■ **Supplied material**:
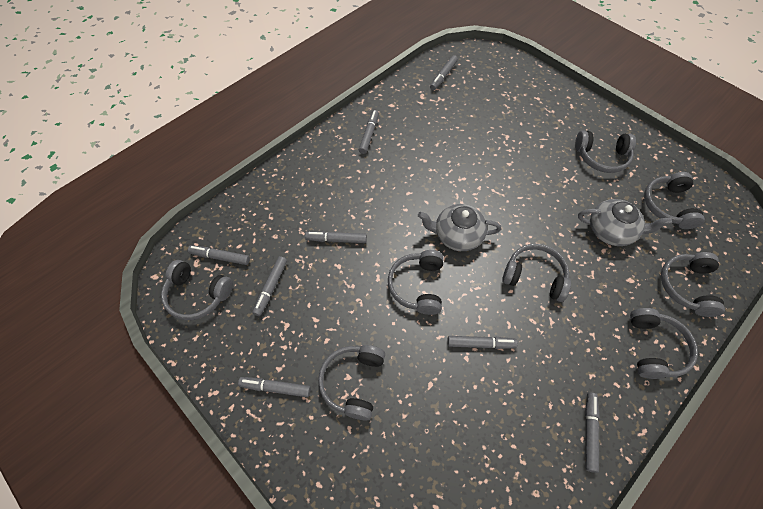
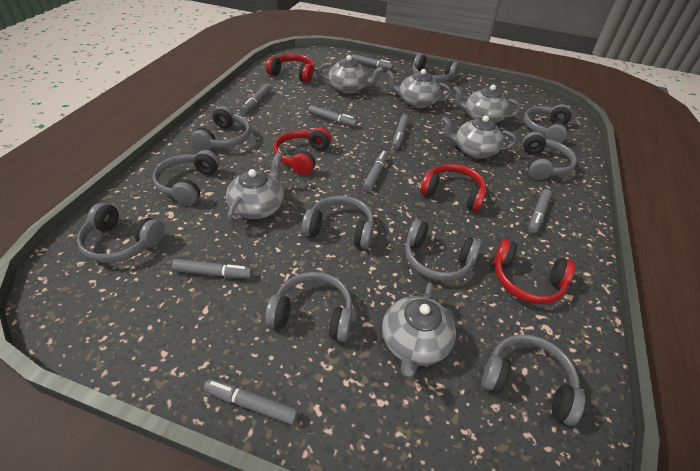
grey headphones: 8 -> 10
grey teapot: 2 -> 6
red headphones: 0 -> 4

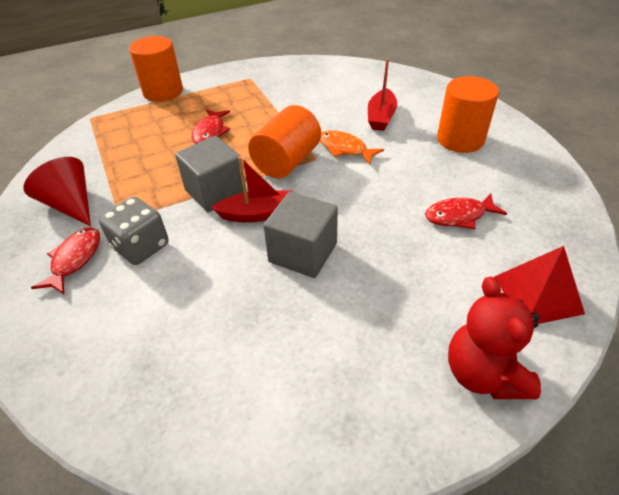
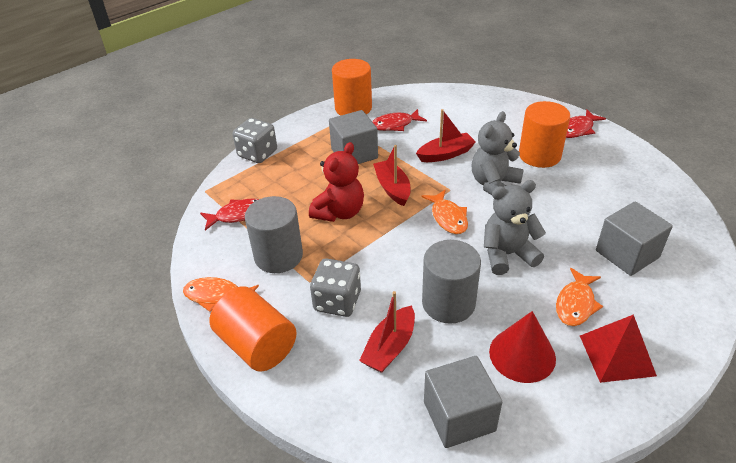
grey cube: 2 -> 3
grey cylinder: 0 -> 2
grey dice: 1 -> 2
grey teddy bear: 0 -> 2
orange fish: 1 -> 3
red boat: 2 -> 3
--
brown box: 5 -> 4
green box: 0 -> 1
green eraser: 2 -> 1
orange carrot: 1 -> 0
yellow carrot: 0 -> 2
* * *
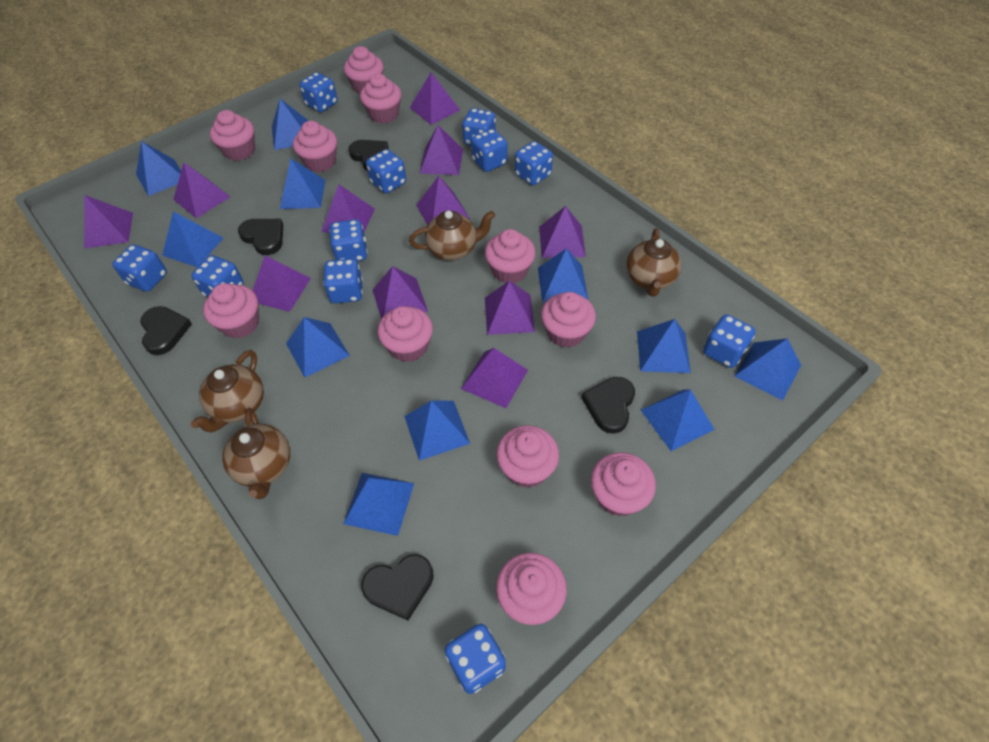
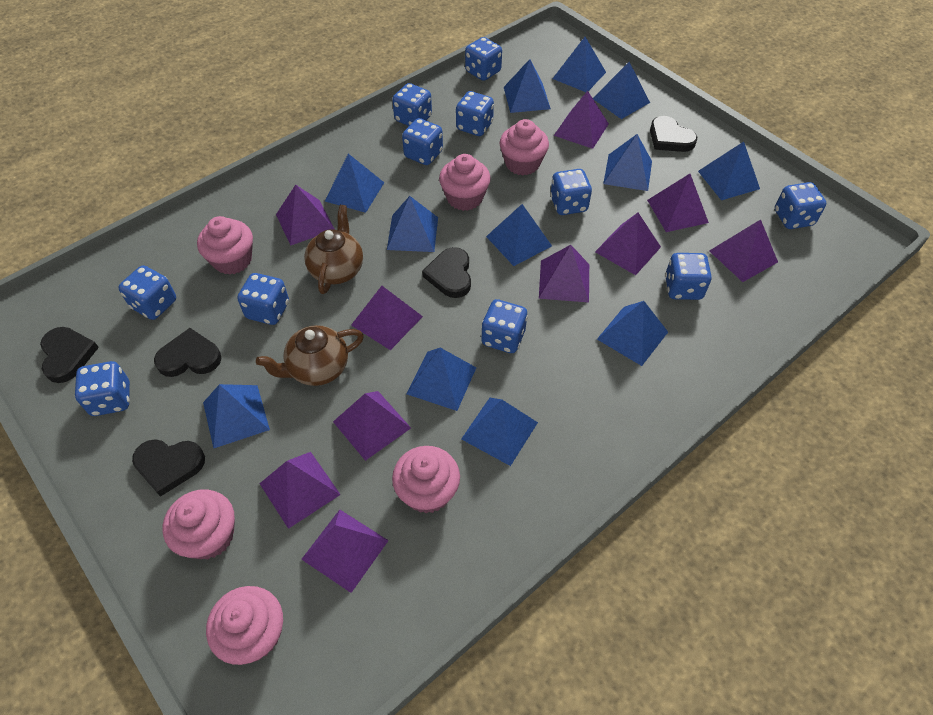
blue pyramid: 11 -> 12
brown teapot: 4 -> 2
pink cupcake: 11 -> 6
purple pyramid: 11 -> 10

■ **Brief**:
Scan the material above for the word "grey", and copy every line in which it is found.

■ **Answer**:
grey headphones: 8 -> 10
grey teapot: 2 -> 6
grey cube: 2 -> 3
grey cylinder: 0 -> 2
grey dice: 1 -> 2
grey teddy bear: 0 -> 2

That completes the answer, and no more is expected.